* BRIEF:
Find "(271, 226) = (384, 219): turquoise" and "(571, 244) = (622, 168): black" in the records below. Copy the lines holding them and every line between, exactly, and no others.

* DATA FOR THE TASK:
■ ■ ■
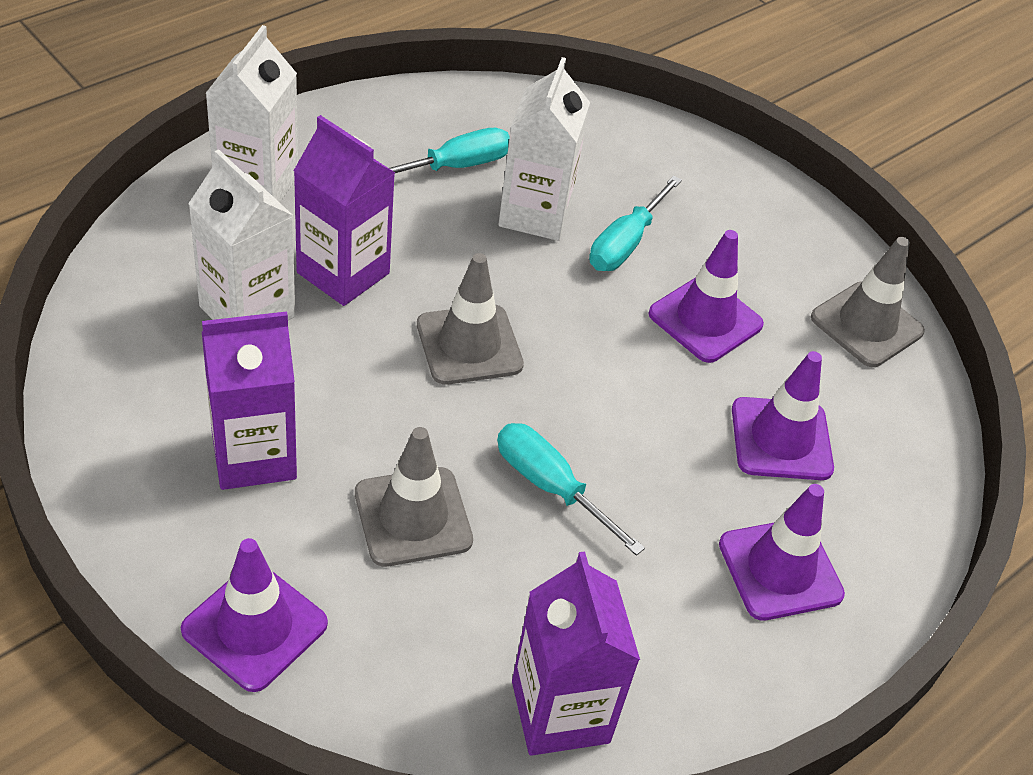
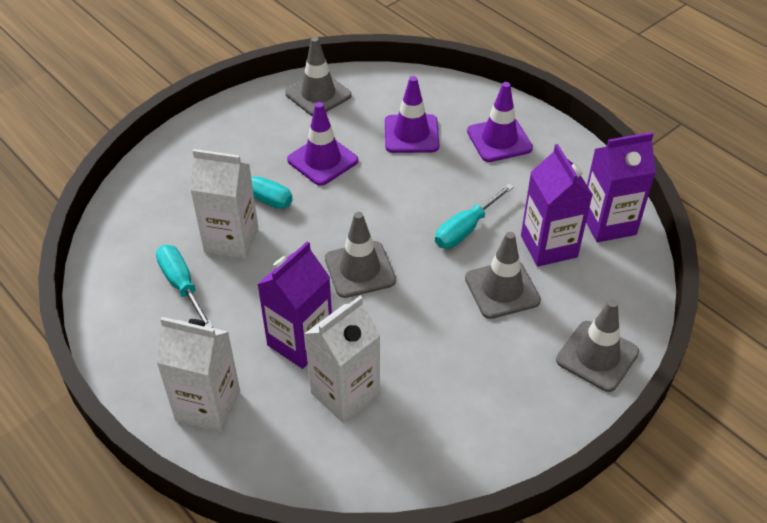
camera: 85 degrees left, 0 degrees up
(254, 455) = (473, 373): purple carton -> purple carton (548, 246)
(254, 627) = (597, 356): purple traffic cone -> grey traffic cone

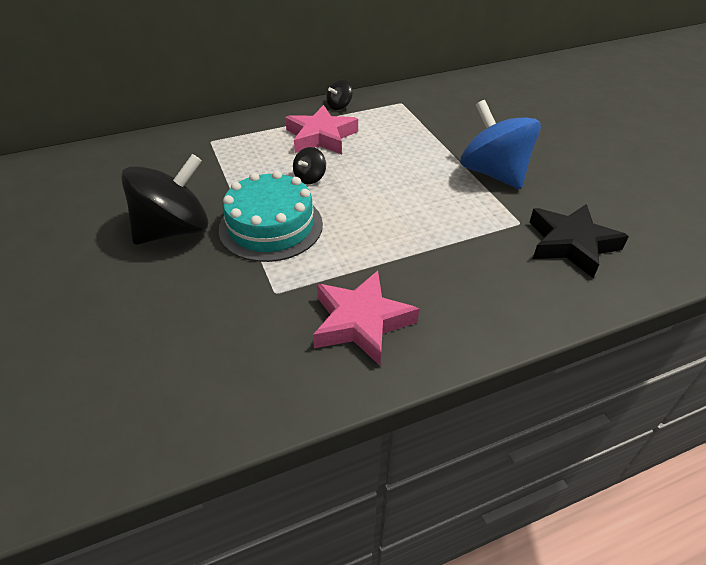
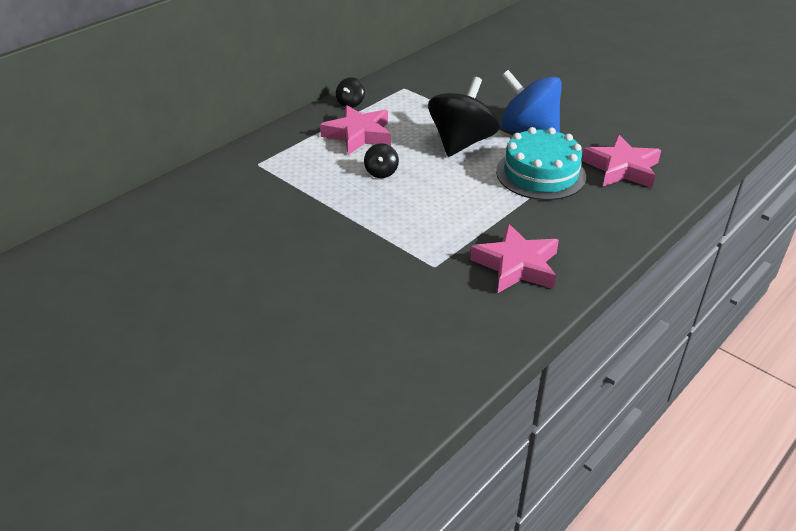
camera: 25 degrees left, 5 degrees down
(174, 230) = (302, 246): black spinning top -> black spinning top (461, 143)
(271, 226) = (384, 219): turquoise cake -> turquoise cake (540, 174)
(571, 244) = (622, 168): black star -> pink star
■ ■ ■
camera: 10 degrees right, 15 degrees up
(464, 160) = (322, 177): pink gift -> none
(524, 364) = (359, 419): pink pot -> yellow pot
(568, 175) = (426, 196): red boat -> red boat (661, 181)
■ ■ ■
* RESPONSE BELOW:
(271, 226) = (384, 219): turquoise cake -> turquoise cake (540, 174)
(571, 244) = (622, 168): black star -> pink star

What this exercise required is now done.